Dataset extract:
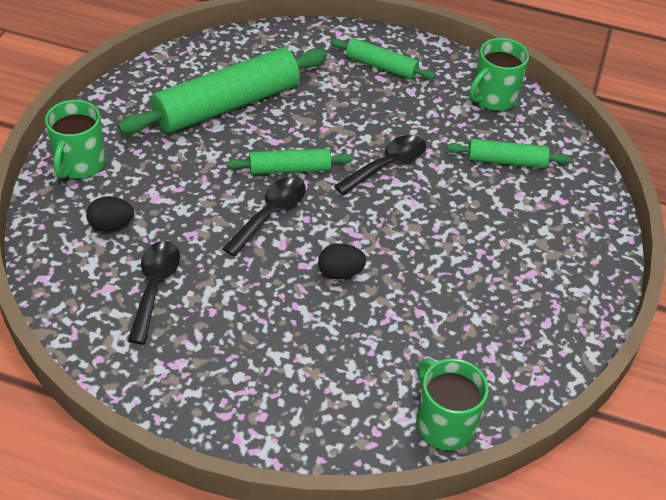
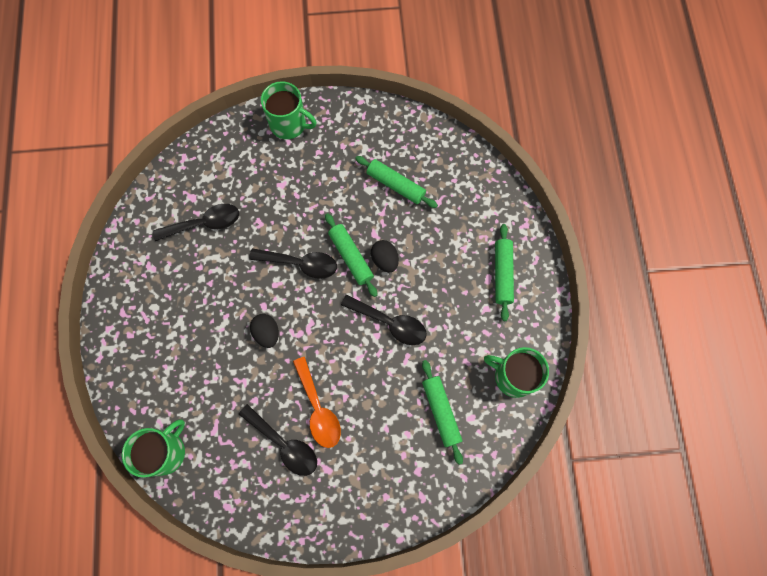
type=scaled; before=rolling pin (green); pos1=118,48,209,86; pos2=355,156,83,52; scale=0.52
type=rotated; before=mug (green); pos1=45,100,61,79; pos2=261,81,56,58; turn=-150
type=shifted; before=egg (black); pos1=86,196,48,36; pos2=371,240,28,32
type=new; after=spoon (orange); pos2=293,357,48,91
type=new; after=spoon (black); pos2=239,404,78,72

What is expected: No pictures belong in the copy. Repeat the listing above exactly.

Exercise solution:
type=scaled; before=rolling pin (green); pos1=118,48,209,86; pos2=355,156,83,52; scale=0.52
type=rotated; before=mug (green); pos1=45,100,61,79; pos2=261,81,56,58; turn=-150
type=shifted; before=egg (black); pos1=86,196,48,36; pos2=371,240,28,32
type=new; after=spoon (orange); pos2=293,357,48,91
type=new; after=spoon (black); pos2=239,404,78,72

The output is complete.